■ STATED TASK:
Update the rows below by changing every "orange hexagon" to "orange octagon" and leaving everything else as it is.

■ RECORDS TO USE:

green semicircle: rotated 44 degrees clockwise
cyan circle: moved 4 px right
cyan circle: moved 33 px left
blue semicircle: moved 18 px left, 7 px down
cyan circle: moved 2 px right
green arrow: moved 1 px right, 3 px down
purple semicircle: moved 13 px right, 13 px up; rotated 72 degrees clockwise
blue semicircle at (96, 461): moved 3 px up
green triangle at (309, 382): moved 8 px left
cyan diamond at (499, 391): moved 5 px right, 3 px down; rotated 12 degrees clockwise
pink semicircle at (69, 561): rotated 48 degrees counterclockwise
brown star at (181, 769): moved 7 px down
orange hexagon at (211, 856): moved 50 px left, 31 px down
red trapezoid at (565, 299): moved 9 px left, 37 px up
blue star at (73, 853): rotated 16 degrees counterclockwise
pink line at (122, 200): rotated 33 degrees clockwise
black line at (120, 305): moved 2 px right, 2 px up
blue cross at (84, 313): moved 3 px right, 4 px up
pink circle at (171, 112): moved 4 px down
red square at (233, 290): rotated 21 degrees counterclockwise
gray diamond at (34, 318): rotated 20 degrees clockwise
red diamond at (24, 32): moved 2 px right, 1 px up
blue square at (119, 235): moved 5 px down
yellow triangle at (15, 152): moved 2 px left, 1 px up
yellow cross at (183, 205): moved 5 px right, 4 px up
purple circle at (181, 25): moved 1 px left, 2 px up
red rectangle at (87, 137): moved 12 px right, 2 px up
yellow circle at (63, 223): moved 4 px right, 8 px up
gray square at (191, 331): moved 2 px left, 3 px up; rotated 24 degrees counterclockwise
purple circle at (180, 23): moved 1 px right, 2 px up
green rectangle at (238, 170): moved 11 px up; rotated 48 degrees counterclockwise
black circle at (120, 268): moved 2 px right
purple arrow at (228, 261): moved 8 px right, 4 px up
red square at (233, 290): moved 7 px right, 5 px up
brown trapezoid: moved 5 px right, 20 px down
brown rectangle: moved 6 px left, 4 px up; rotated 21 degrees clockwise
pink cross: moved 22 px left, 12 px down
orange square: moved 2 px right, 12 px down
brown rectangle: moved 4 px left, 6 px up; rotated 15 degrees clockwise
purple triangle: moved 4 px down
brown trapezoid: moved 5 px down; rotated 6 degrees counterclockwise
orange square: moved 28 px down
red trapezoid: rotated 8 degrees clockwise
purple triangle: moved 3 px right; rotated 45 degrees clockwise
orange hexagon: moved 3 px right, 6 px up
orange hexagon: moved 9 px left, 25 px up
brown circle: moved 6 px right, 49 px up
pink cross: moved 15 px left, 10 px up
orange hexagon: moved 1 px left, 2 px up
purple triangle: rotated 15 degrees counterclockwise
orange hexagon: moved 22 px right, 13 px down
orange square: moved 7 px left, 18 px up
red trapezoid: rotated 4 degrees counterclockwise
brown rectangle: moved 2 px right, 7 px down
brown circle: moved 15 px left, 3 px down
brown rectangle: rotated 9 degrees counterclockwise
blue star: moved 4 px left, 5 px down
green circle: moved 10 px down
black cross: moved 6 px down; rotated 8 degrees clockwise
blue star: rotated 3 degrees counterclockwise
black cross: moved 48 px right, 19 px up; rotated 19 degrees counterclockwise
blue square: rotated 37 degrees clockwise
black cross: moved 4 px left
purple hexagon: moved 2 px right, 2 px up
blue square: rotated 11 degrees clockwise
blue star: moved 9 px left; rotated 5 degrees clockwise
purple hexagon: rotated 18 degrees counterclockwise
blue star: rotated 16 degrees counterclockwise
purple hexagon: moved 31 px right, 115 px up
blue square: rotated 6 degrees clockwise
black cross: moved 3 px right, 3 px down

■ EXERCISE RESULT:
green semicircle: rotated 44 degrees clockwise
cyan circle: moved 4 px right
cyan circle: moved 33 px left
blue semicircle: moved 18 px left, 7 px down
cyan circle: moved 2 px right
green arrow: moved 1 px right, 3 px down
purple semicircle: moved 13 px right, 13 px up; rotated 72 degrees clockwise
blue semicircle at (96, 461): moved 3 px up
green triangle at (309, 382): moved 8 px left
cyan diamond at (499, 391): moved 5 px right, 3 px down; rotated 12 degrees clockwise
pink semicircle at (69, 561): rotated 48 degrees counterclockwise
brown star at (181, 769): moved 7 px down
orange octagon at (211, 856): moved 50 px left, 31 px down
red trapezoid at (565, 299): moved 9 px left, 37 px up
blue star at (73, 853): rotated 16 degrees counterclockwise
pink line at (122, 200): rotated 33 degrees clockwise
black line at (120, 305): moved 2 px right, 2 px up
blue cross at (84, 313): moved 3 px right, 4 px up
pink circle at (171, 112): moved 4 px down
red square at (233, 290): rotated 21 degrees counterclockwise
gray diamond at (34, 318): rotated 20 degrees clockwise
red diamond at (24, 32): moved 2 px right, 1 px up
blue square at (119, 235): moved 5 px down
yellow triangle at (15, 152): moved 2 px left, 1 px up
yellow cross at (183, 205): moved 5 px right, 4 px up
purple circle at (181, 25): moved 1 px left, 2 px up
red rectangle at (87, 137): moved 12 px right, 2 px up
yellow circle at (63, 223): moved 4 px right, 8 px up
gray square at (191, 331): moved 2 px left, 3 px up; rotated 24 degrees counterclockwise
purple circle at (180, 23): moved 1 px right, 2 px up
green rectangle at (238, 170): moved 11 px up; rotated 48 degrees counterclockwise
black circle at (120, 268): moved 2 px right
purple arrow at (228, 261): moved 8 px right, 4 px up
red square at (233, 290): moved 7 px right, 5 px up
brown trapezoid: moved 5 px right, 20 px down
brown rectangle: moved 6 px left, 4 px up; rotated 21 degrees clockwise
pink cross: moved 22 px left, 12 px down
orange square: moved 2 px right, 12 px down
brown rectangle: moved 4 px left, 6 px up; rotated 15 degrees clockwise
purple triangle: moved 4 px down
brown trapezoid: moved 5 px down; rotated 6 degrees counterclockwise
orange square: moved 28 px down
red trapezoid: rotated 8 degrees clockwise
purple triangle: moved 3 px right; rotated 45 degrees clockwise
orange octagon: moved 3 px right, 6 px up
orange octagon: moved 9 px left, 25 px up
brown circle: moved 6 px right, 49 px up
pink cross: moved 15 px left, 10 px up
orange octagon: moved 1 px left, 2 px up
purple triangle: rotated 15 degrees counterclockwise
orange octagon: moved 22 px right, 13 px down
orange square: moved 7 px left, 18 px up
red trapezoid: rotated 4 degrees counterclockwise
brown rectangle: moved 2 px right, 7 px down
brown circle: moved 15 px left, 3 px down
brown rectangle: rotated 9 degrees counterclockwise
blue star: moved 4 px left, 5 px down
green circle: moved 10 px down
black cross: moved 6 px down; rotated 8 degrees clockwise
blue star: rotated 3 degrees counterclockwise
black cross: moved 48 px right, 19 px up; rotated 19 degrees counterclockwise
blue square: rotated 37 degrees clockwise
black cross: moved 4 px left
purple hexagon: moved 2 px right, 2 px up
blue square: rotated 11 degrees clockwise
blue star: moved 9 px left; rotated 5 degrees clockwise
purple hexagon: rotated 18 degrees counterclockwise
blue star: rotated 16 degrees counterclockwise
purple hexagon: moved 31 px right, 115 px up
blue square: rotated 6 degrees clockwise
black cross: moved 3 px right, 3 px down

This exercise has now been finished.